● WHAT YOU ARE ASKED TO DO:
The entries need to be copied exactly as they stand, images left out.

BEGIN PROVIDED MATERIAL

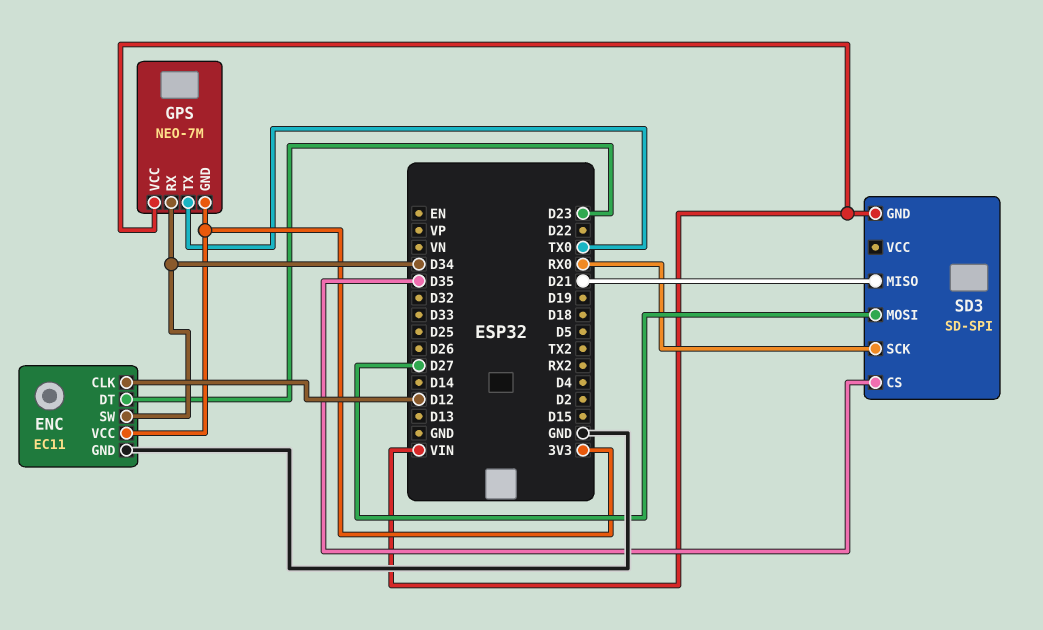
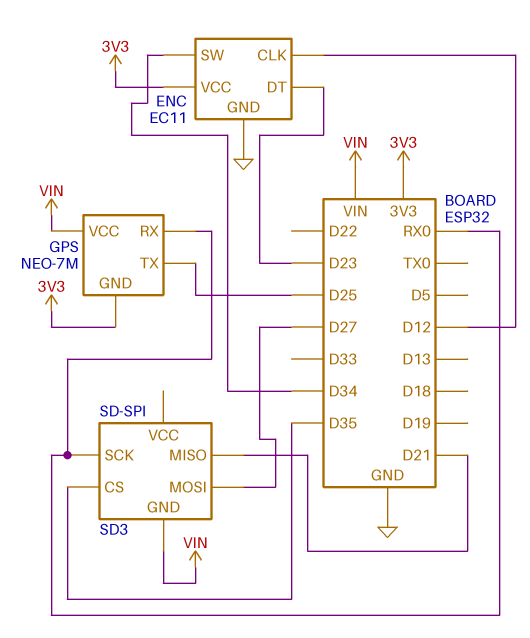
GPS pin RX: D34 -> RX0
GPS pin TX: TX0 -> D25

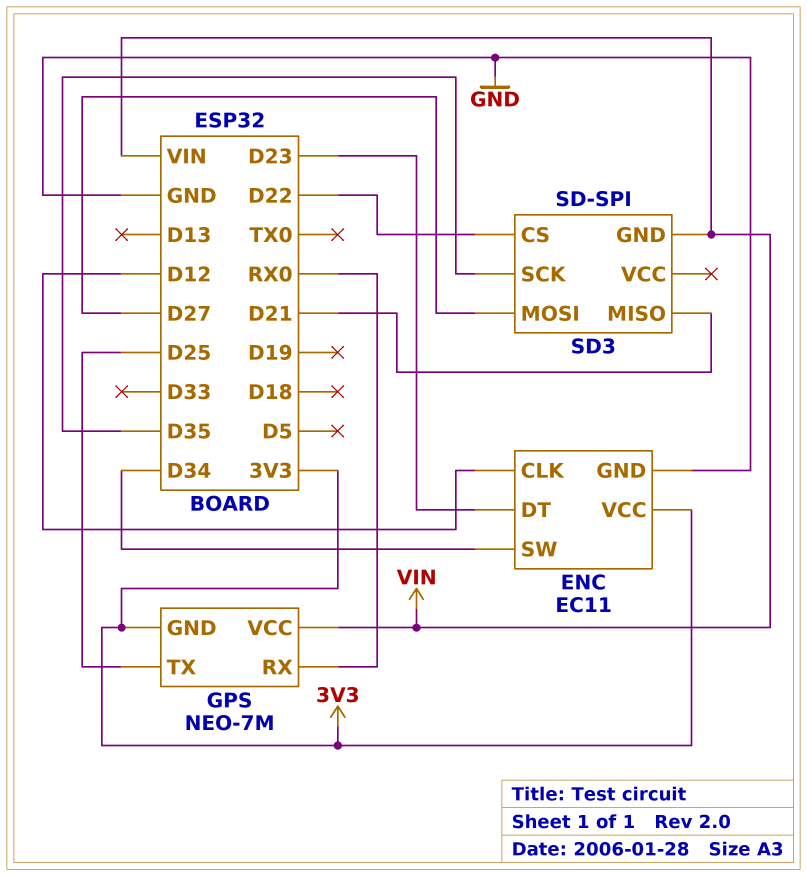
SD3 pin CS: D35 -> D22
SD3 pin SCK: RX0 -> D35

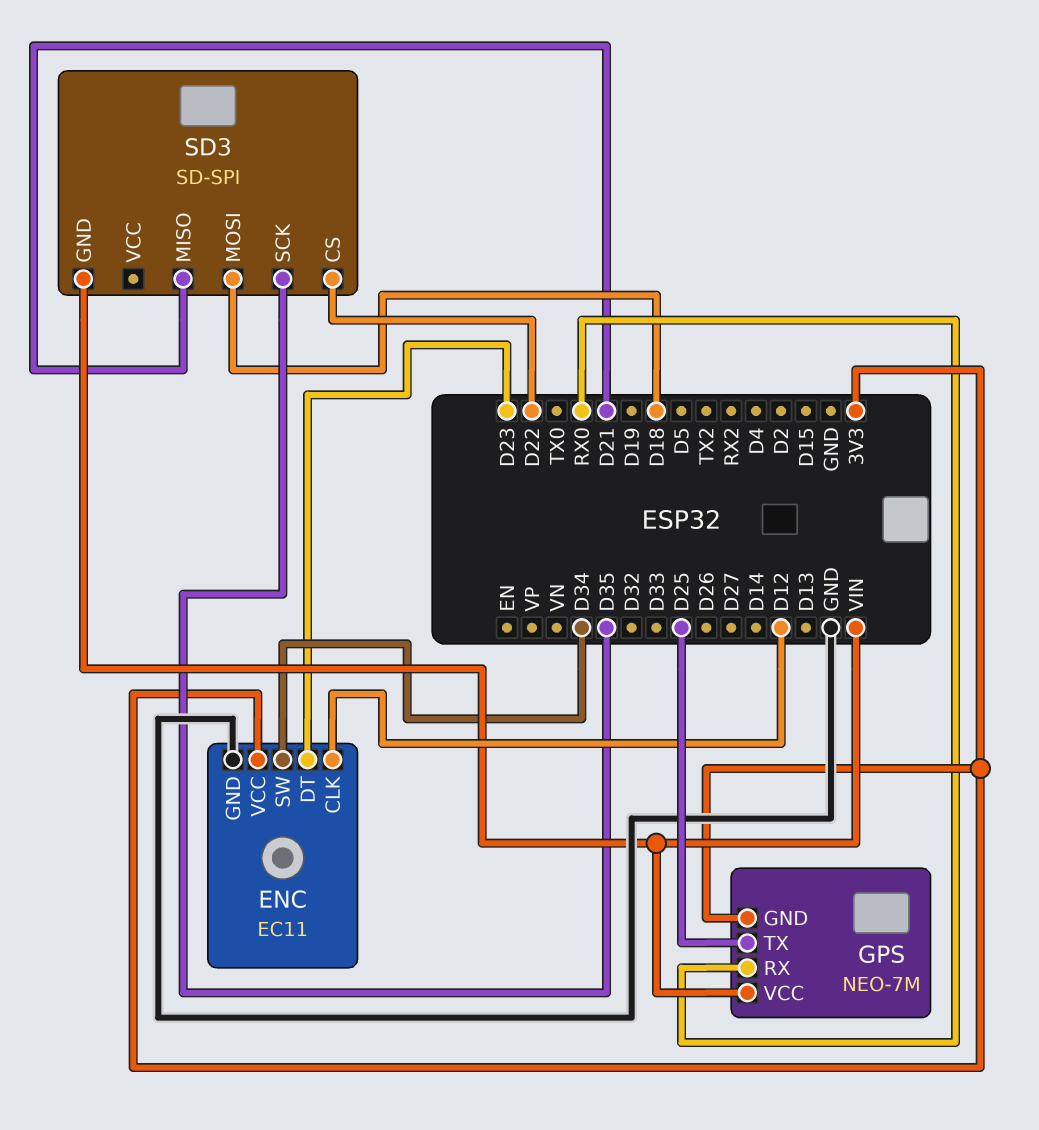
SD3 pin MOSI: D27 -> D18

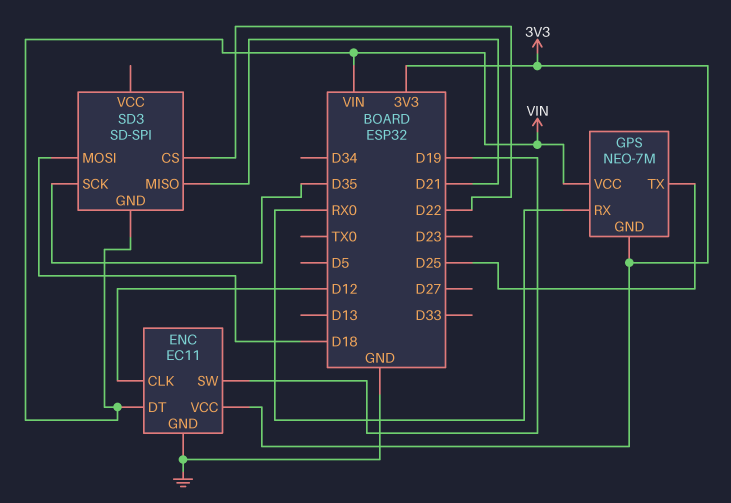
ENC pin DT: D23 -> VIN
ENC pin SW: D34 -> D19

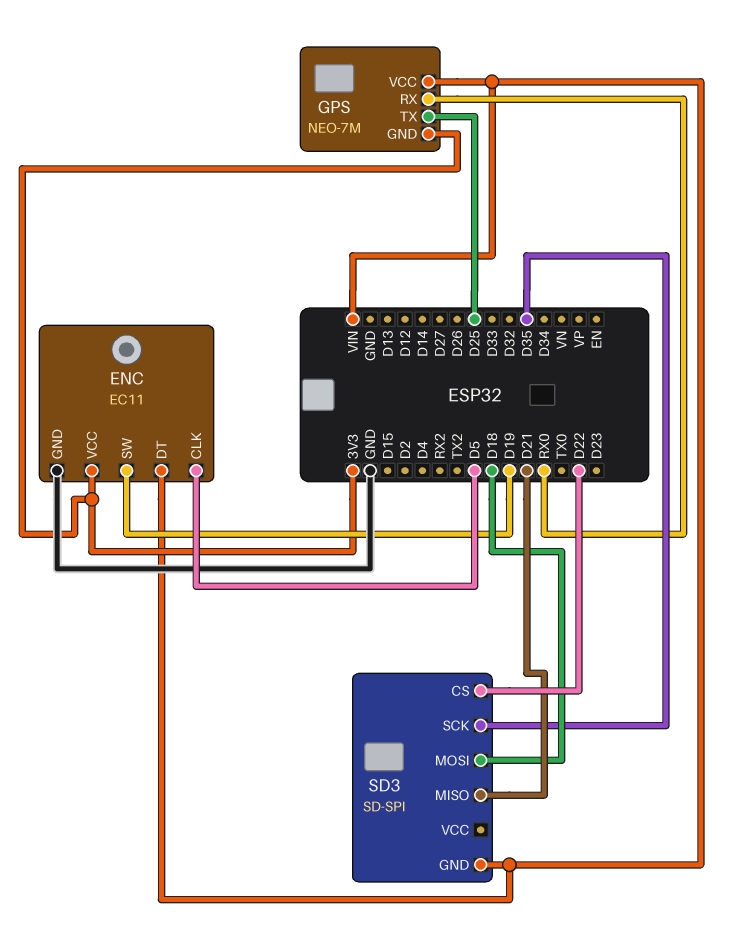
ENC pin CLK: D12 -> D5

END PROVIDED MATERIAL

● REPLY TO THE TASK:
GPS pin RX: D34 -> RX0
GPS pin TX: TX0 -> D25

SD3 pin CS: D35 -> D22
SD3 pin SCK: RX0 -> D35

SD3 pin MOSI: D27 -> D18

ENC pin DT: D23 -> VIN
ENC pin SW: D34 -> D19

ENC pin CLK: D12 -> D5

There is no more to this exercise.